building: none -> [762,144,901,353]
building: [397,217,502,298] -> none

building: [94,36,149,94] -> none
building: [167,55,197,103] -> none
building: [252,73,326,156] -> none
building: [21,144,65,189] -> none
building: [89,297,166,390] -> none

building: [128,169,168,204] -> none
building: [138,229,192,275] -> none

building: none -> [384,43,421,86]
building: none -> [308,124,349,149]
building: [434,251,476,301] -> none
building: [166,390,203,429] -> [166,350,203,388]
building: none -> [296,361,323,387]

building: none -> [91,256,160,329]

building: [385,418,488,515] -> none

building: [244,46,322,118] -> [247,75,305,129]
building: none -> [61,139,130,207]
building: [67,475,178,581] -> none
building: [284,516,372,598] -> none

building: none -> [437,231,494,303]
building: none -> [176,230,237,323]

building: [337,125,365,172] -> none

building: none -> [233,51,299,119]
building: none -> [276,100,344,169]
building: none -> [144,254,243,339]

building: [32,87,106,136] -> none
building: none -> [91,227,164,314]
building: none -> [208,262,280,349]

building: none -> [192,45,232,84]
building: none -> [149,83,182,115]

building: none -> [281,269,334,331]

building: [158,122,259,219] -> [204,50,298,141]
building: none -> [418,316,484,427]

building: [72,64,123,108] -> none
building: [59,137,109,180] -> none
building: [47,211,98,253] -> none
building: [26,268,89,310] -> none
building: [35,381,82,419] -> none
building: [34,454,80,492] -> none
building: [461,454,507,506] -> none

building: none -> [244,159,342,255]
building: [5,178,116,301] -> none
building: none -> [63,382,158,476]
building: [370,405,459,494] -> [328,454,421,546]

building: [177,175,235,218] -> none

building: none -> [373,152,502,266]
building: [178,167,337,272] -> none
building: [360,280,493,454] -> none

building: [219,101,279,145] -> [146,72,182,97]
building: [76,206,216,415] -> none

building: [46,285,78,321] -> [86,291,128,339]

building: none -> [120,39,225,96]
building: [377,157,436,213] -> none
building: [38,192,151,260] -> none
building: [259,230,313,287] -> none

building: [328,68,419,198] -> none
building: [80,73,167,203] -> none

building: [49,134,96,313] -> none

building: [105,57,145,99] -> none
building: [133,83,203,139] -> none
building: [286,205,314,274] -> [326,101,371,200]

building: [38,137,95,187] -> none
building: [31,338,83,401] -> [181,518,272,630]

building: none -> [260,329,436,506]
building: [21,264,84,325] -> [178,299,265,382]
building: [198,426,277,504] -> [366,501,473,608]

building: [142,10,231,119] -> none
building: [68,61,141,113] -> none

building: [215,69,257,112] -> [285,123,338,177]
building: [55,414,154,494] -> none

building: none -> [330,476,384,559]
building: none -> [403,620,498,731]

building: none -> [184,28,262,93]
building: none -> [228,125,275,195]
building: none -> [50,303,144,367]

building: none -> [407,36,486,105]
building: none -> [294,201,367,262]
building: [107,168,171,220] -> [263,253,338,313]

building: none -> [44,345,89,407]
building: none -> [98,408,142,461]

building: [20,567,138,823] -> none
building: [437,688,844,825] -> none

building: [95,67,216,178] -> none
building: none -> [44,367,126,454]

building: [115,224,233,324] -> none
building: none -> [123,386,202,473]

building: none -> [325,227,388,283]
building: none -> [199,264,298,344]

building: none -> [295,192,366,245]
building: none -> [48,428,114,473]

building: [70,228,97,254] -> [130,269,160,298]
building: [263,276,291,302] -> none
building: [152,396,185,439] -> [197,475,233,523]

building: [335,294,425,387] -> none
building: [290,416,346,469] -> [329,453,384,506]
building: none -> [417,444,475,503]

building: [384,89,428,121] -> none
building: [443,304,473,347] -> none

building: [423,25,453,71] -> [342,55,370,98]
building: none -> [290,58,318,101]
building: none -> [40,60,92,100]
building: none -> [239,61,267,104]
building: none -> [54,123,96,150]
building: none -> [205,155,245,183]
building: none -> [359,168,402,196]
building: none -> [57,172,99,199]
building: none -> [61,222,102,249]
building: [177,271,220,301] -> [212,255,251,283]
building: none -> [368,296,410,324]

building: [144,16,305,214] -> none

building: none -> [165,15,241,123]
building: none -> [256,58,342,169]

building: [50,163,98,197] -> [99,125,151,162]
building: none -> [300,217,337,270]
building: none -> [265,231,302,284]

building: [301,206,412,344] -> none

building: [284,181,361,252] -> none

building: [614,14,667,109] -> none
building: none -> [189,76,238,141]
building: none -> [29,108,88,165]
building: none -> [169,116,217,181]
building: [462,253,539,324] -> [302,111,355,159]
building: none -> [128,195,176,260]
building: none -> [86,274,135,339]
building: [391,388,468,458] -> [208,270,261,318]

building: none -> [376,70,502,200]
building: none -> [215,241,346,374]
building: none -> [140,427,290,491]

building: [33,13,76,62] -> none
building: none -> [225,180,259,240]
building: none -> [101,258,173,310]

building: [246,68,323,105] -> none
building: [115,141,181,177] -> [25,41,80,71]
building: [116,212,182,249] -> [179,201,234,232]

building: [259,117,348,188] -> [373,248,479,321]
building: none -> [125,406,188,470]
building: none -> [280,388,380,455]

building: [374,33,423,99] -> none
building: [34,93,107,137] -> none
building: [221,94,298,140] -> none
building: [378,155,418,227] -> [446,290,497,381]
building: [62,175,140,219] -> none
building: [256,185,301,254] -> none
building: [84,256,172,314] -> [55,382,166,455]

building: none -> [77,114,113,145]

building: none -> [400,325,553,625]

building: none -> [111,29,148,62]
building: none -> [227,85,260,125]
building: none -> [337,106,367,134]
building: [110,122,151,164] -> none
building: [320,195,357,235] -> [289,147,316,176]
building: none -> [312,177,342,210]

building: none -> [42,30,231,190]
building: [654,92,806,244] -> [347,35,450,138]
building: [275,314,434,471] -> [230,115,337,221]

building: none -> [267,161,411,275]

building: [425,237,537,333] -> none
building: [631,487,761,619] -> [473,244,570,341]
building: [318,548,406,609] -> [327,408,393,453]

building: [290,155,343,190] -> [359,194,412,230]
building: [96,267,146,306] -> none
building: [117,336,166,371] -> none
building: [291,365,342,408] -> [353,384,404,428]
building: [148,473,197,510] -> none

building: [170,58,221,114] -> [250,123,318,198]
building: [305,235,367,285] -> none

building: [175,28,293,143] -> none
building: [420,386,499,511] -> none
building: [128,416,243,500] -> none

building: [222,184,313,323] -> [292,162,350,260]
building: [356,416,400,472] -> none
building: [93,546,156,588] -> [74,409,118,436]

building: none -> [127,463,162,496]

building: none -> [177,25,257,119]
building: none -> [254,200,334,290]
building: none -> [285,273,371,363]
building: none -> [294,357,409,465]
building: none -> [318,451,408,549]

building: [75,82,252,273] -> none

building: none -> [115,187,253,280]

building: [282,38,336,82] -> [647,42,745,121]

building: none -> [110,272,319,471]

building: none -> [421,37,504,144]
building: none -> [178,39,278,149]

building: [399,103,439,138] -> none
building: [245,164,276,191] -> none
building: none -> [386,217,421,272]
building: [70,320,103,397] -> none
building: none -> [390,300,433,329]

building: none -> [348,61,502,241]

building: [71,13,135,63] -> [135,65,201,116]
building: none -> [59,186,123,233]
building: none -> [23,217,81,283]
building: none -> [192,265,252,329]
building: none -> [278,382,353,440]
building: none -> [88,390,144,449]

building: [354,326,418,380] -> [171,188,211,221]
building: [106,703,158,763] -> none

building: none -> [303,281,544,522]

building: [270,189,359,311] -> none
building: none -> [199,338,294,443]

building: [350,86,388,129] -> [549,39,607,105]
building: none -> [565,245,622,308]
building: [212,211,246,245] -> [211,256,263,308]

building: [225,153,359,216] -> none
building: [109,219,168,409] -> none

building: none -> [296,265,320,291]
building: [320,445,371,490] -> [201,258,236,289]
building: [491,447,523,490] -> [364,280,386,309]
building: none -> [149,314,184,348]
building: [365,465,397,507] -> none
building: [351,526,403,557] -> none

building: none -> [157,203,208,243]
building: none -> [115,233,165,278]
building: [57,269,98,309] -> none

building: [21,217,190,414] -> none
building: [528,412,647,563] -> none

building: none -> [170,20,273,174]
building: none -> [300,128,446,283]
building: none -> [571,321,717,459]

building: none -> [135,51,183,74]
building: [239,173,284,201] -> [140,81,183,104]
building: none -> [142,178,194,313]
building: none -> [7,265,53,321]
-=-=-
• _Task item_:
What you give back should be only the lines of the records above, starting at the line with "building: [144,16,305,214] -> none" and ending at the line with "building: [614,14,667,109] -> none", restated word for word.

• _Answer to this exercise_:
building: [144,16,305,214] -> none

building: none -> [165,15,241,123]
building: none -> [256,58,342,169]

building: [50,163,98,197] -> [99,125,151,162]
building: none -> [300,217,337,270]
building: none -> [265,231,302,284]

building: [301,206,412,344] -> none

building: [284,181,361,252] -> none

building: [614,14,667,109] -> none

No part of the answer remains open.